Data records -

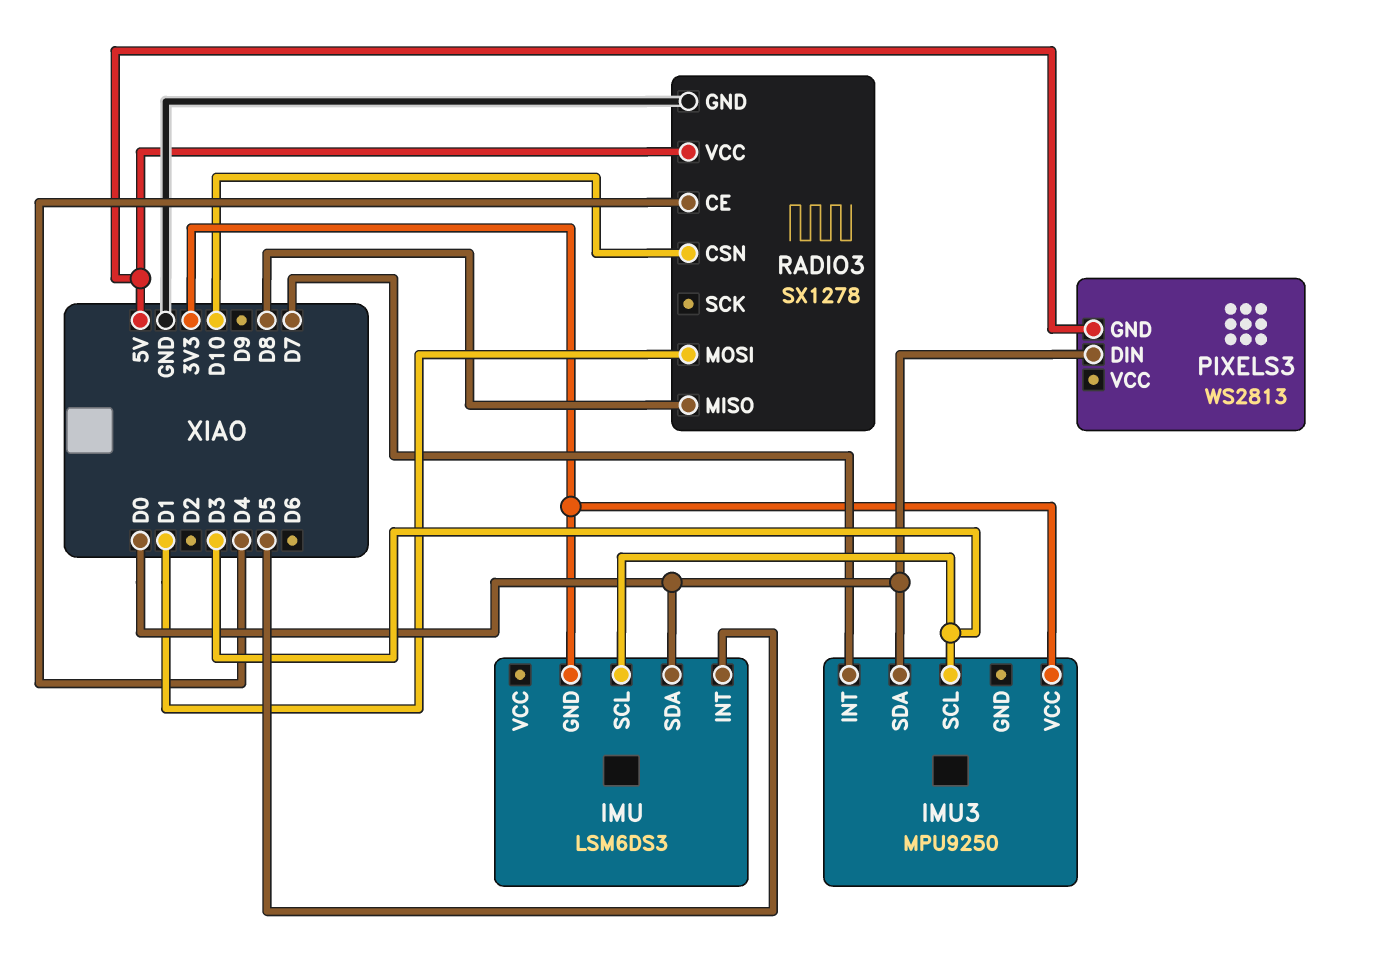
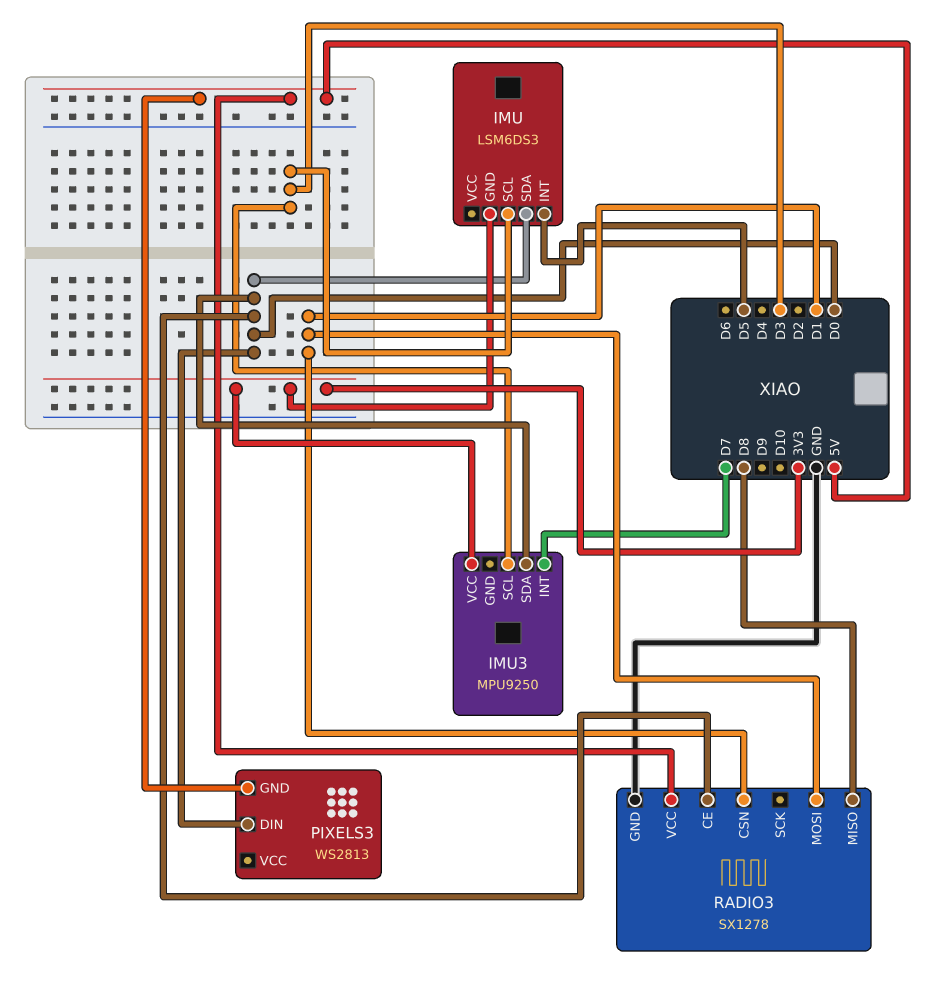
RADIO3 pin CE: D4 -> D0
RADIO3 pin CSN: D10 -> D1

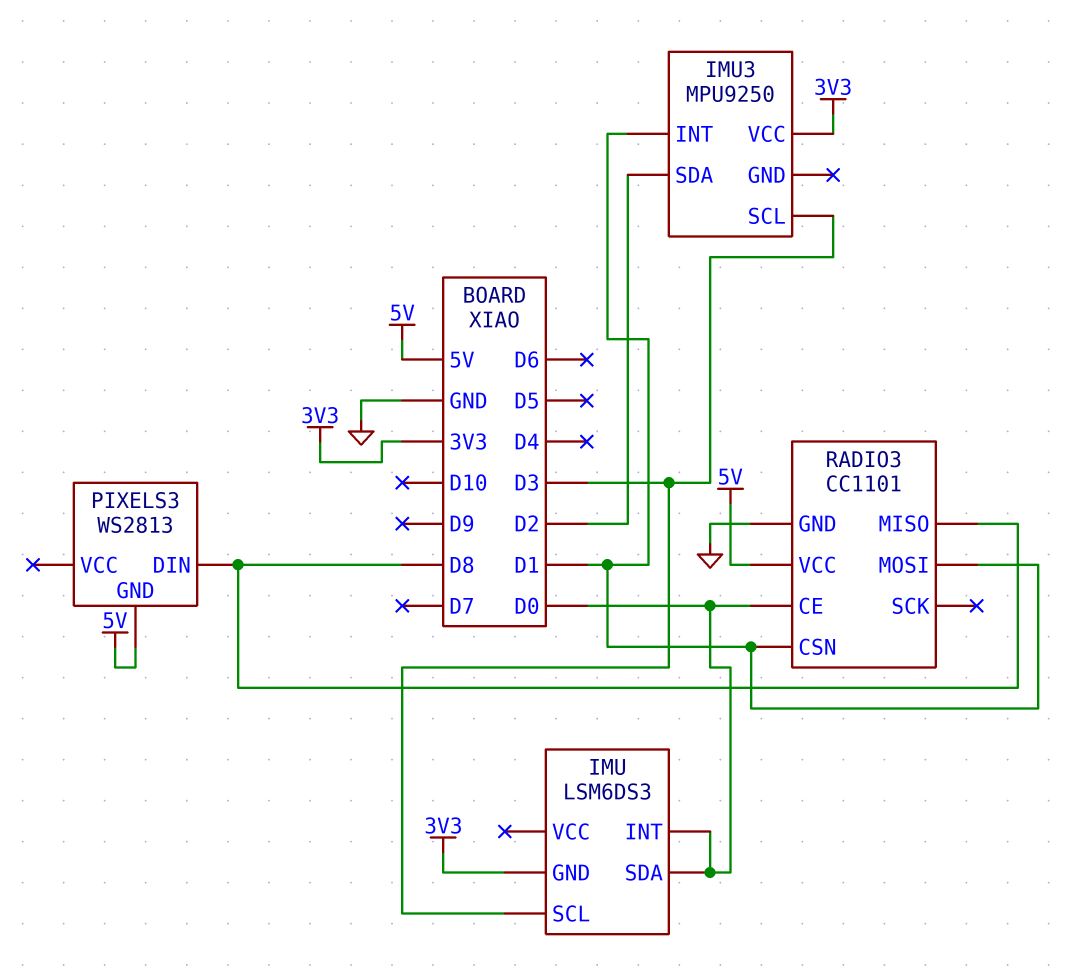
IMU pin INT: D5 -> D0
IMU3 pin INT: D7 -> D1
IMU3 pin SDA: D0 -> D2
PIXELS3 pin DIN: D0 -> D8
RADIO3: SX1278 -> CC1101

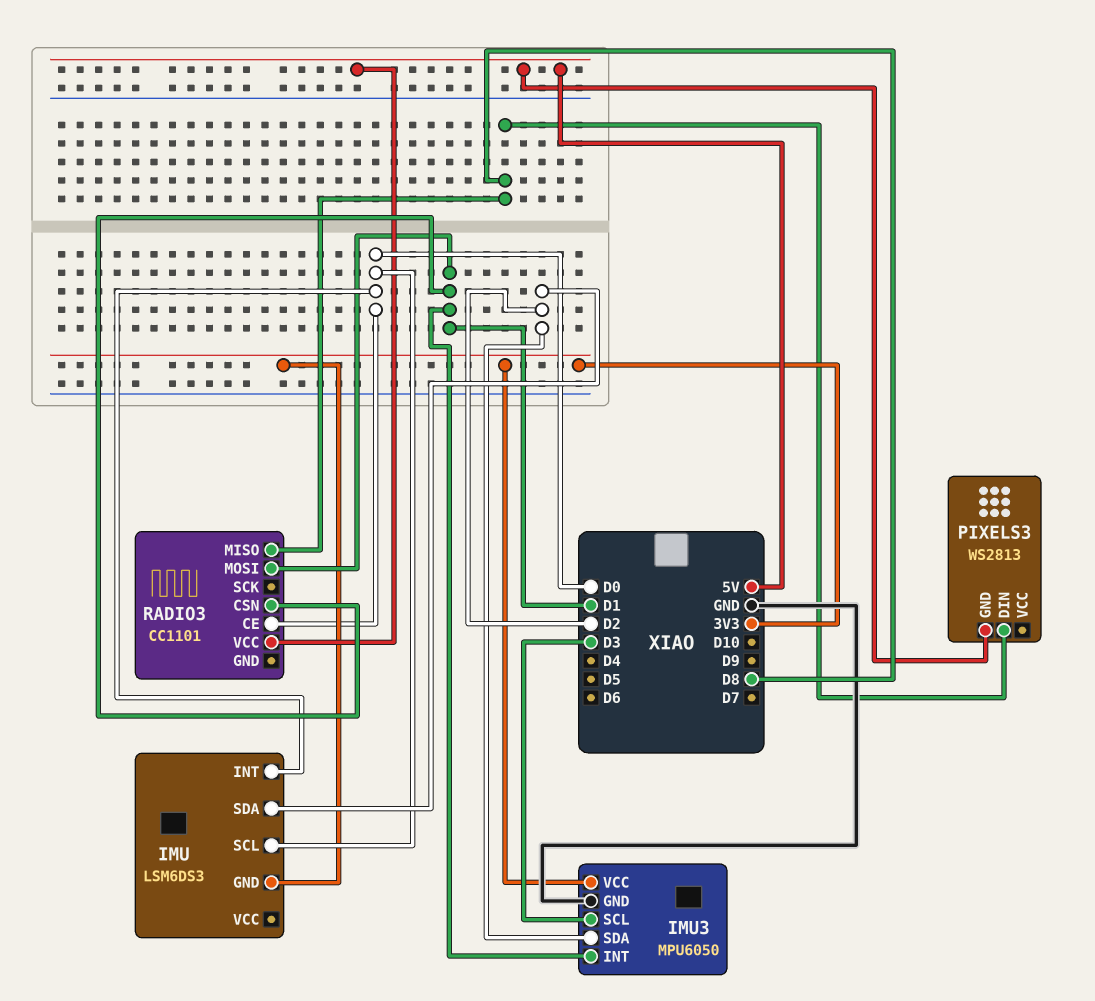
IMU pin SCL: D3 -> D0
IMU pin SDA: D0 -> D2
IMU3: MPU9250 -> MPU6050
IMU3 pin GND: none -> GND
RADIO3 pin GND: GND -> none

What to produce - Leave out the pictures and return, exactly as written, only the lines from the line with "IMU3 pin SDA: D0 -> D2" through the end of the records above.

Answer to this problem -
IMU3 pin SDA: D0 -> D2
PIXELS3 pin DIN: D0 -> D8
RADIO3: SX1278 -> CC1101

IMU pin SCL: D3 -> D0
IMU pin SDA: D0 -> D2
IMU3: MPU9250 -> MPU6050
IMU3 pin GND: none -> GND
RADIO3 pin GND: GND -> none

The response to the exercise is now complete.